What is needed
For every line in the material, output its text exactly and exclude any image it holds.

Collected data

══════

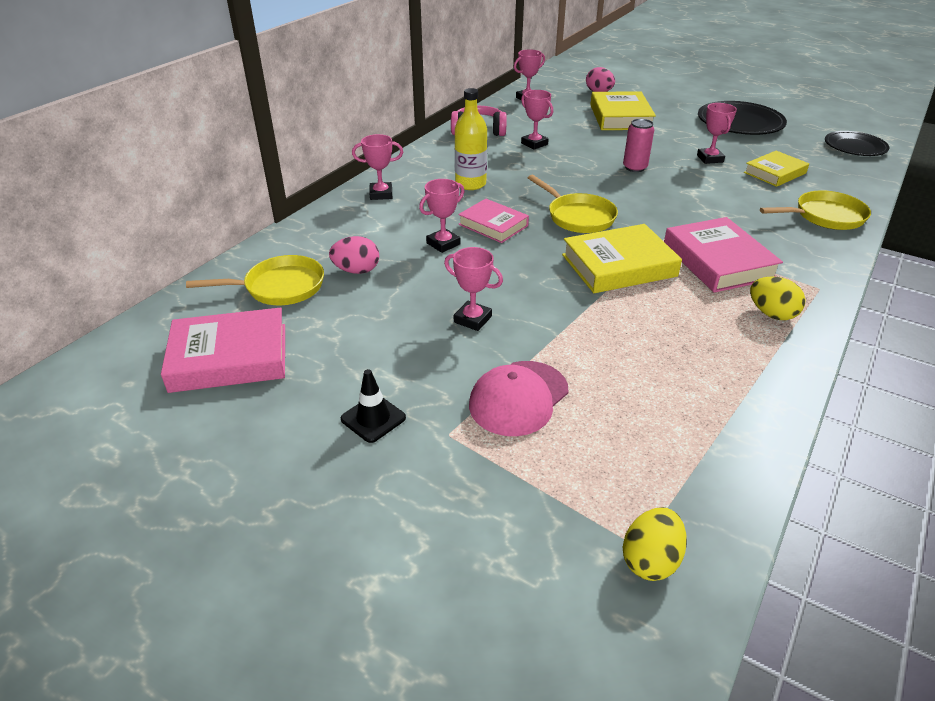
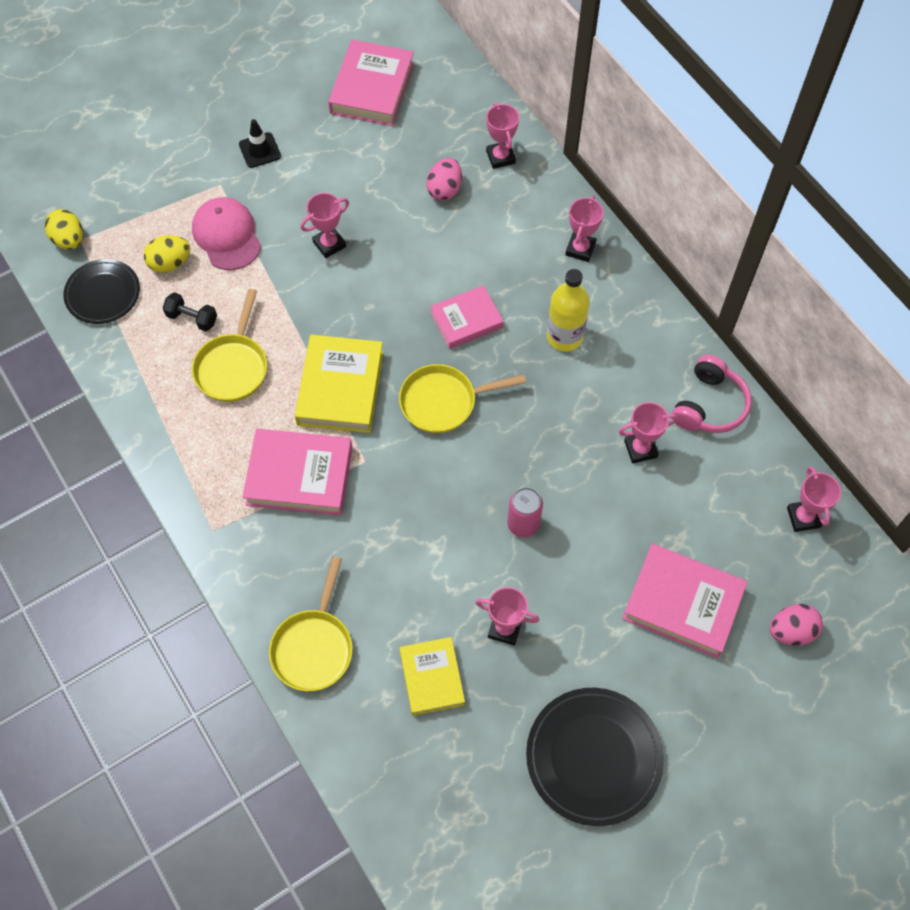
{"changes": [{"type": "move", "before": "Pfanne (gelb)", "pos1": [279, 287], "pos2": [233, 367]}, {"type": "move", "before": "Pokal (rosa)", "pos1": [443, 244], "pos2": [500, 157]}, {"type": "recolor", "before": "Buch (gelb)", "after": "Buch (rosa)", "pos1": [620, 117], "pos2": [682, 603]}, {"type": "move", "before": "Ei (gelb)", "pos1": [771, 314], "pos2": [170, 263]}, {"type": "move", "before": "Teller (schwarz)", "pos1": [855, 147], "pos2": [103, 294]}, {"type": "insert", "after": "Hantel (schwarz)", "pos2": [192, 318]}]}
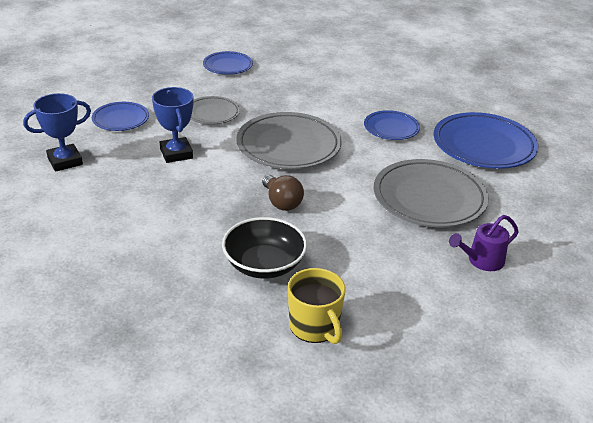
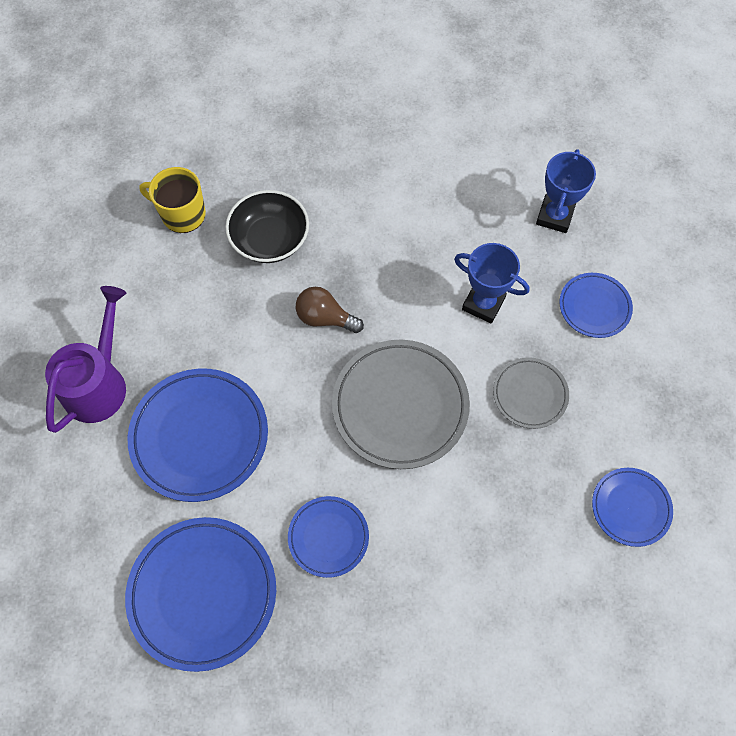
{"changes": [{"type": "recolor", "before": "Teller (grau)", "after": "Teller (blau)", "pos1": [429, 198], "pos2": [200, 436]}, {"type": "resize", "before": "Gießkanne (lila)", "pos1": [481, 261], "pos2": [99, 383], "scale": 1.64}]}
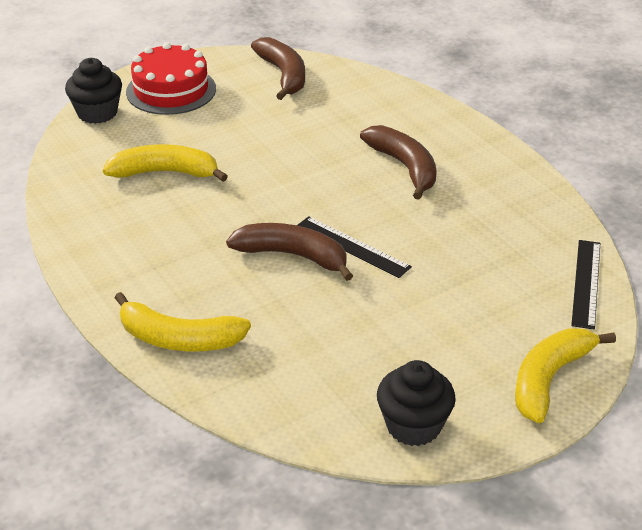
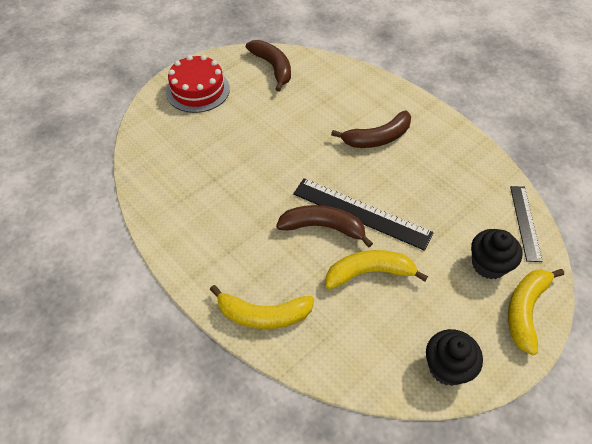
{"changes": [{"type": "move", "before": "Muffin (schwarz)", "pos1": [97, 113], "pos2": [488, 264]}, {"type": "move", "before": "Banane (gelb)", "pos1": [165, 173], "pos2": [369, 273]}, {"type": "resize", "before": "Lineal (schwarz)", "pos1": [352, 246], "pos2": [361, 213], "scale": 1.58}, {"type": "rotate", "before": "Banane (braun)", "pos1": [404, 167], "pos2": [377, 138], "turn": 105}]}
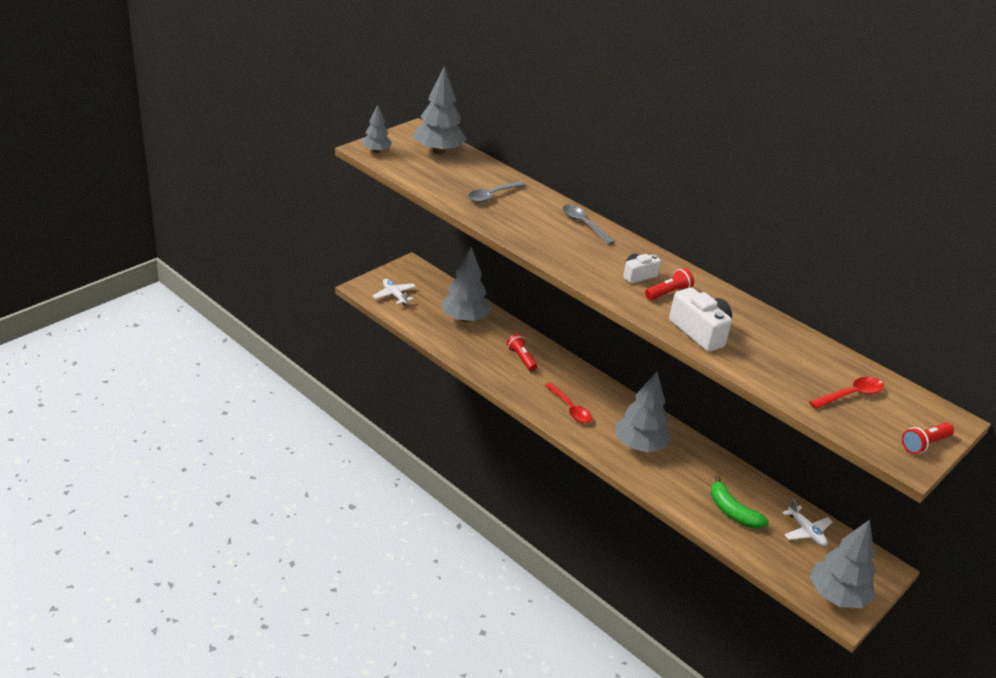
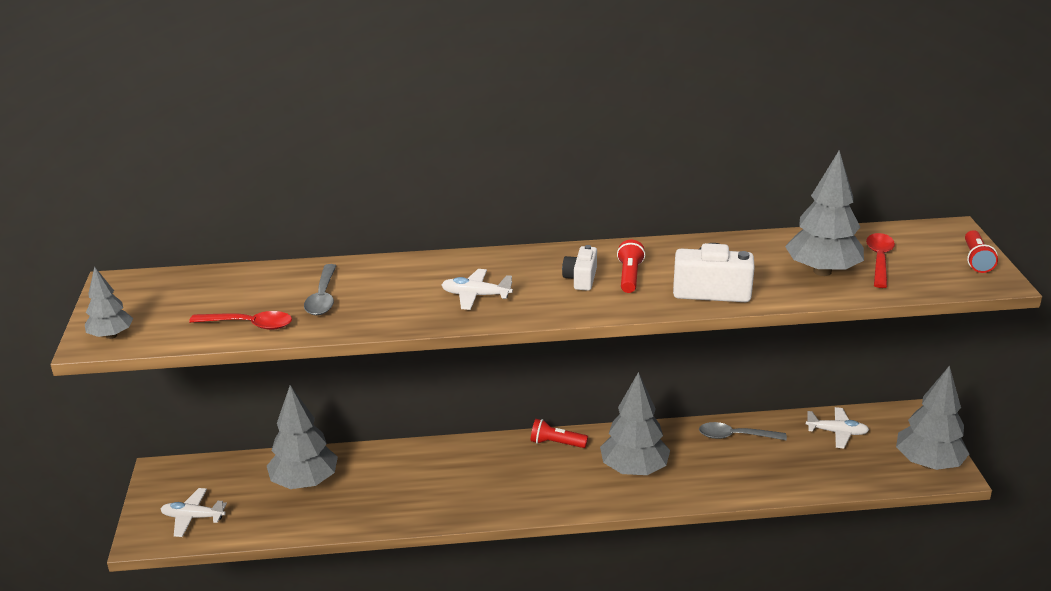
{"changes": [{"type": "move", "before": "Baum (grau)", "pos1": [438, 151], "pos2": [822, 271]}, {"type": "move", "before": "Taschenlampe (rot)", "pos1": [521, 358], "pos2": [556, 443]}, {"type": "move", "before": "Löffel (rot)", "pos1": [570, 408], "pos2": [249, 325]}, {"type": "move", "before": "Löffel (grau)", "pos1": [584, 224], "pos2": [735, 436]}, {"type": "delete", "before": "Banane (grün)", "pos1": [732, 511]}, {"type": "insert", "after": "Flugzeug (weiß)", "pos2": [476, 295]}]}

══════

Answer to the problem
{"changes": [{"type": "move", "before": "Pfanne (gelb)", "pos1": [279, 287], "pos2": [233, 367]}, {"type": "move", "before": "Pokal (rosa)", "pos1": [443, 244], "pos2": [500, 157]}, {"type": "recolor", "before": "Buch (gelb)", "after": "Buch (rosa)", "pos1": [620, 117], "pos2": [682, 603]}, {"type": "move", "before": "Ei (gelb)", "pos1": [771, 314], "pos2": [170, 263]}, {"type": "move", "before": "Teller (schwarz)", "pos1": [855, 147], "pos2": [103, 294]}, {"type": "insert", "after": "Hantel (schwarz)", "pos2": [192, 318]}]}
{"changes": [{"type": "recolor", "before": "Teller (grau)", "after": "Teller (blau)", "pos1": [429, 198], "pos2": [200, 436]}, {"type": "resize", "before": "Gießkanne (lila)", "pos1": [481, 261], "pos2": [99, 383], "scale": 1.64}]}
{"changes": [{"type": "move", "before": "Muffin (schwarz)", "pos1": [97, 113], "pos2": [488, 264]}, {"type": "move", "before": "Banane (gelb)", "pos1": [165, 173], "pos2": [369, 273]}, {"type": "resize", "before": "Lineal (schwarz)", "pos1": [352, 246], "pos2": [361, 213], "scale": 1.58}, {"type": "rotate", "before": "Banane (braun)", "pos1": [404, 167], "pos2": [377, 138], "turn": 105}]}
{"changes": [{"type": "move", "before": "Baum (grau)", "pos1": [438, 151], "pos2": [822, 271]}, {"type": "move", "before": "Taschenlampe (rot)", "pos1": [521, 358], "pos2": [556, 443]}, {"type": "move", "before": "Löffel (rot)", "pos1": [570, 408], "pos2": [249, 325]}, {"type": "move", "before": "Löffel (grau)", "pos1": [584, 224], "pos2": [735, 436]}, {"type": "delete", "before": "Banane (grün)", "pos1": [732, 511]}, {"type": "insert", "after": "Flugzeug (weiß)", "pos2": [476, 295]}]}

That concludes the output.